### [Exercise directions]
From the entries below, copy every line holding the word "none".

### [Extracted data]
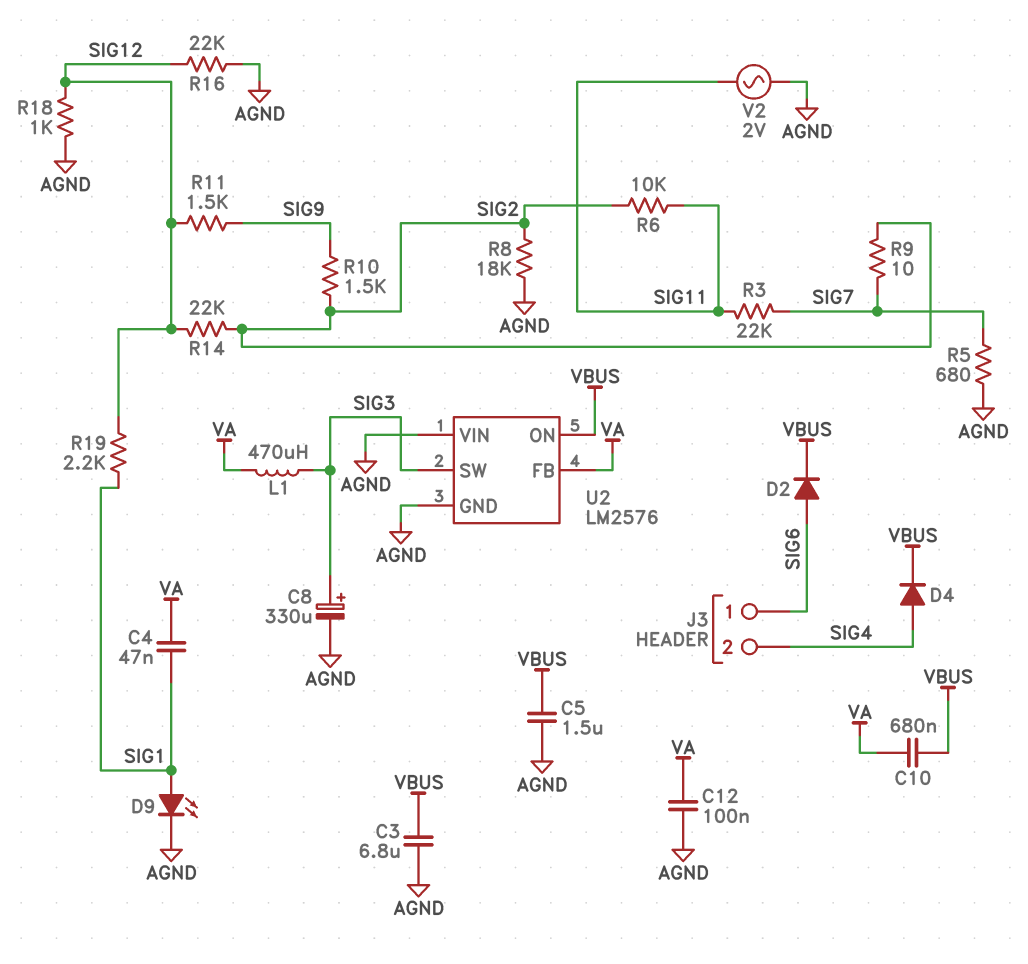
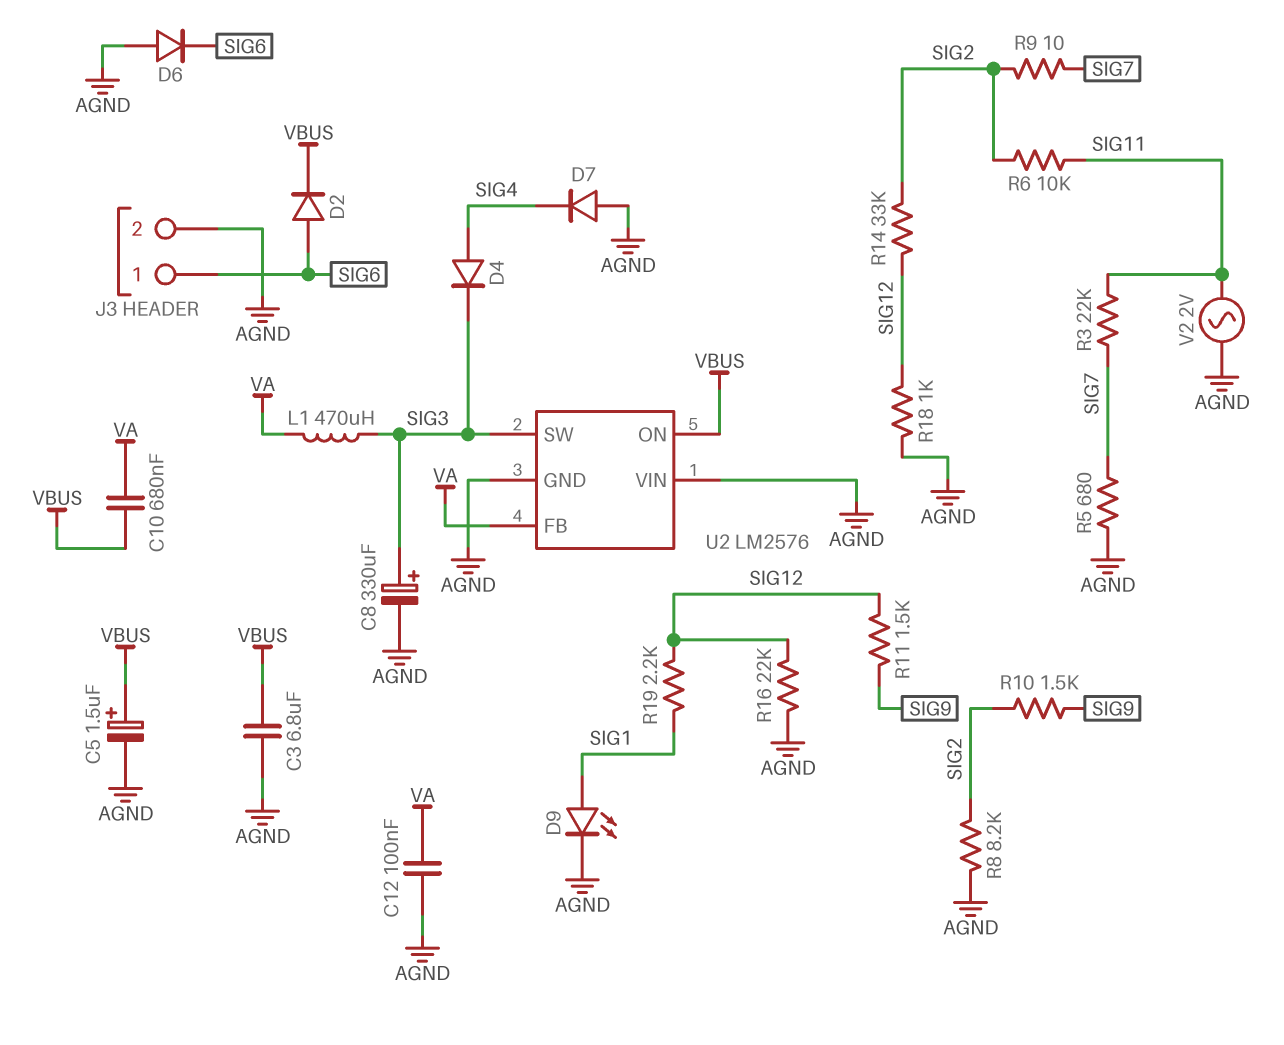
C4: 47nF (SIG1, VA) -> none
C5: 1.5uF (AGND, VBUS) -> 1.5uF (plus VBUS, minus AGND)
D4: diode (A SIG4, K VBUS) -> diode (A SIG4, K SIG3)
D6: none -> diode (A AGND, K SIG6)
D7: none -> diode (A AGND, K SIG4)
J3 pin 2: SIG4 -> AGND
R8: 18k (AGND, SIG2) -> 8.2k (AGND, SIG2)
R14: 22k (SIG2, SIG12) -> 33k (SIG2, SIG12)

### [Result of this task]
C4: 47nF (SIG1, VA) -> none
D6: none -> diode (A AGND, K SIG6)
D7: none -> diode (A AGND, K SIG4)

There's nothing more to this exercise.